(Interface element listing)

═══

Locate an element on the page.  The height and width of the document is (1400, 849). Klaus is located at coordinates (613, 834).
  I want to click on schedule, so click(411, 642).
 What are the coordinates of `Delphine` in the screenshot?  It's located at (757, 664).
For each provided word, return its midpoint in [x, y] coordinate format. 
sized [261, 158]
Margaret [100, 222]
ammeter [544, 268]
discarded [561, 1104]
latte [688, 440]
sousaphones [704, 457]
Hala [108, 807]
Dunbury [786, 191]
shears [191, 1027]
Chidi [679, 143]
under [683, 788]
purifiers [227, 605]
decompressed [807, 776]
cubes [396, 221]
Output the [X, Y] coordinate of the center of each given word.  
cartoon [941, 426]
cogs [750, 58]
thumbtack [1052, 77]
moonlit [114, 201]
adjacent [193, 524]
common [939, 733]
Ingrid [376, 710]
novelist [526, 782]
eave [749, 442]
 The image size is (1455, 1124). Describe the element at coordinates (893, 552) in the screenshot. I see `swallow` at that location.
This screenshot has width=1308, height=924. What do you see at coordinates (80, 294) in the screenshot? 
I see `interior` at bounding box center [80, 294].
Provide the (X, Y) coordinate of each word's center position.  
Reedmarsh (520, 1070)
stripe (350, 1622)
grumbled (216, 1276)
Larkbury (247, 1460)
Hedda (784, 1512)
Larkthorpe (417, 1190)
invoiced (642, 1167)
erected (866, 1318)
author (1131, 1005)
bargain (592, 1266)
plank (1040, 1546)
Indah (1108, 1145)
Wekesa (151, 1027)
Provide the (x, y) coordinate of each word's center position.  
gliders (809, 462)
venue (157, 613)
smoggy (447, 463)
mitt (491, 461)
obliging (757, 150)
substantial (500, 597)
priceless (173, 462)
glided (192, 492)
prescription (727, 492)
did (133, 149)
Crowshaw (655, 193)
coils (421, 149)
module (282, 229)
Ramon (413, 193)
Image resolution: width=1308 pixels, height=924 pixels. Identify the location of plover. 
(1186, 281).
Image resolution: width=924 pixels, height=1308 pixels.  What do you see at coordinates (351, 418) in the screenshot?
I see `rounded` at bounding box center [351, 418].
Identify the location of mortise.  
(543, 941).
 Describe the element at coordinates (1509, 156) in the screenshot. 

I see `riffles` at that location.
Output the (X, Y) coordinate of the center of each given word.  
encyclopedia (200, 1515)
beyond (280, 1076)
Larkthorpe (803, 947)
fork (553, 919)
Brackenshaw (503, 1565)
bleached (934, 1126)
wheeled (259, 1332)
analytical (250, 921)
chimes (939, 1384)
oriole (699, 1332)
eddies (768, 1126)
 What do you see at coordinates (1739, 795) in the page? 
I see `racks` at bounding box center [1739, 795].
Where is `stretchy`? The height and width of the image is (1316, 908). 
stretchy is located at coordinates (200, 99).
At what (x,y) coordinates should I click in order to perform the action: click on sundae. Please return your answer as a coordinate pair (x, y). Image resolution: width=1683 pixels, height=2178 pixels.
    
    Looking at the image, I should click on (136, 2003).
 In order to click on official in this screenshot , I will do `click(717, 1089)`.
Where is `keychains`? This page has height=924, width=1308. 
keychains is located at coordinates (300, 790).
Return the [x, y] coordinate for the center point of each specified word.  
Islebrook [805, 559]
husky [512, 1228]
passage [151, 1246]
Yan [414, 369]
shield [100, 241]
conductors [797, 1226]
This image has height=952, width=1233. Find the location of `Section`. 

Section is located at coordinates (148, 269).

═══

▶ [What you have to do] Arrange the stretch of the listing from the line containing "Larkbury (247, 1460)" through the line containing "(1186, 281)." as a two-column CSV with the headers text and answer. Give one row per answer, put the text and its answer each in a quoted field, and replace any line breaks with spaces.

▶ [Output for this exercise]
text,answer
"Larkbury","(247, 1460)"
"Hedda","(784, 1512)"
"Larkthorpe","(417, 1190)"
"invoiced","(642, 1167)"
"erected","(866, 1318)"
"author","(1131, 1005)"
"bargain","(592, 1266)"
"plank","(1040, 1546)"
"Indah","(1108, 1145)"
"Wekesa","(151, 1027)"
"Provide the (x, y) coordinate of each word's center position. gliders","(809, 462)"
"venue","(157, 613)"
"smoggy","(447, 463)"
"mitt","(491, 461)"
"obliging","(757, 150)"
"substantial","(500, 597)"
"priceless","(173, 462)"
"glided","(192, 492)"
"prescription","(727, 492)"
"did","(133, 149)"
"Crowshaw","(655, 193)"
"coils","(421, 149)"
"module","(282, 229)"
"Ramon","(413, 193)"
"Image resolution: width=1308 pixels, height=924 pixels. Identify the location of plover.","(1186, 281)."